### TRY IT
Return each line below exactly as it reads, and omit any image in it.

### DATA SECTION
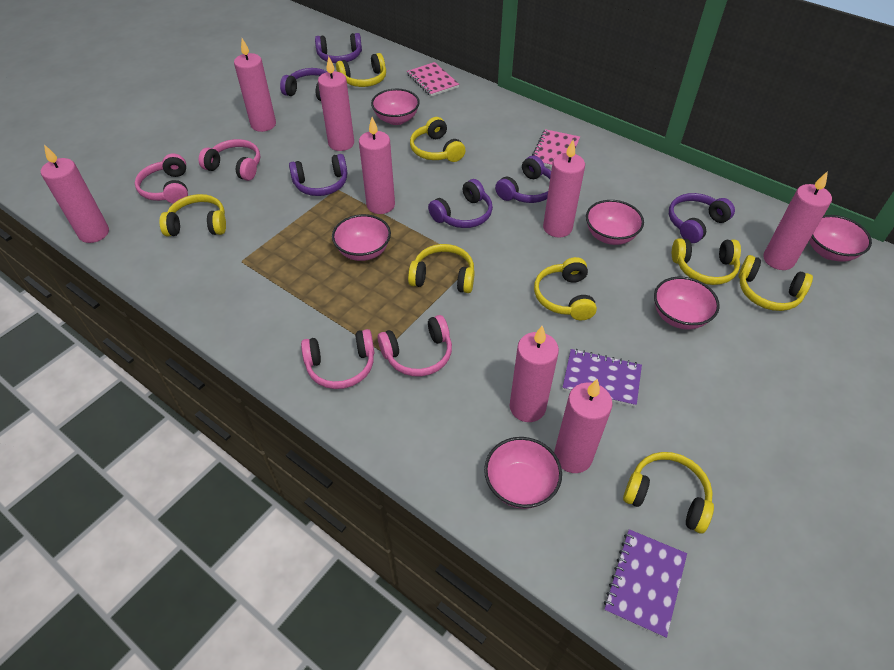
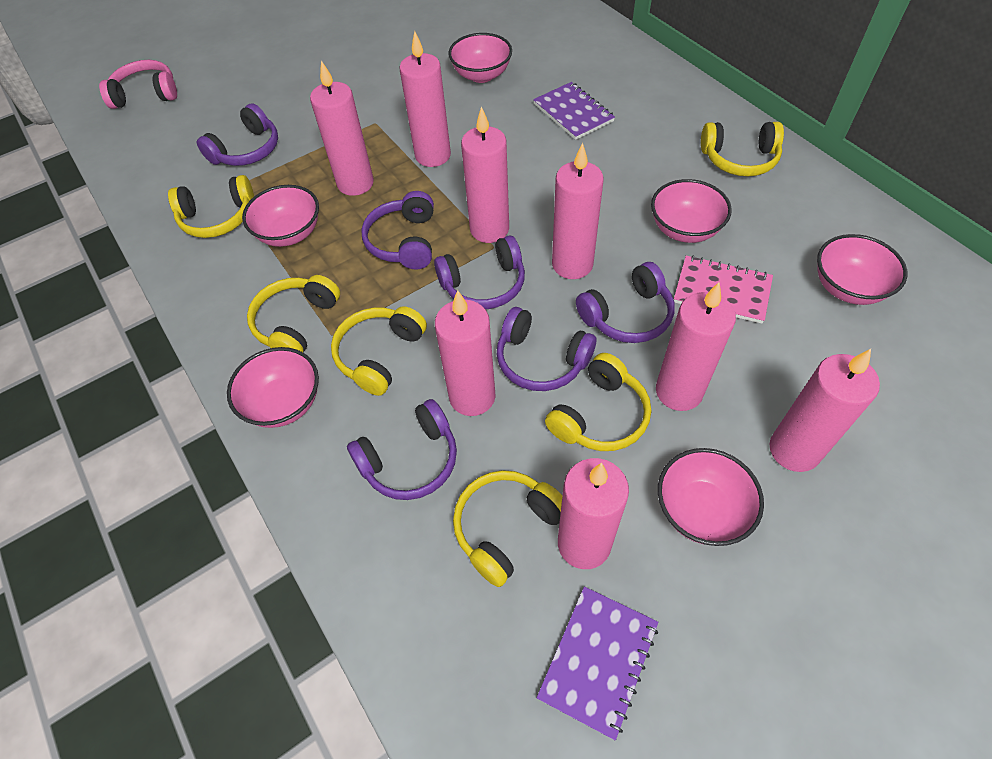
pink headphones: 4 -> 1
pink notebook: 2 -> 1
yellow headphones: 8 -> 6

### RESULT FOR THIS EXERCISE
pink headphones: 4 -> 1
pink notebook: 2 -> 1
yellow headphones: 8 -> 6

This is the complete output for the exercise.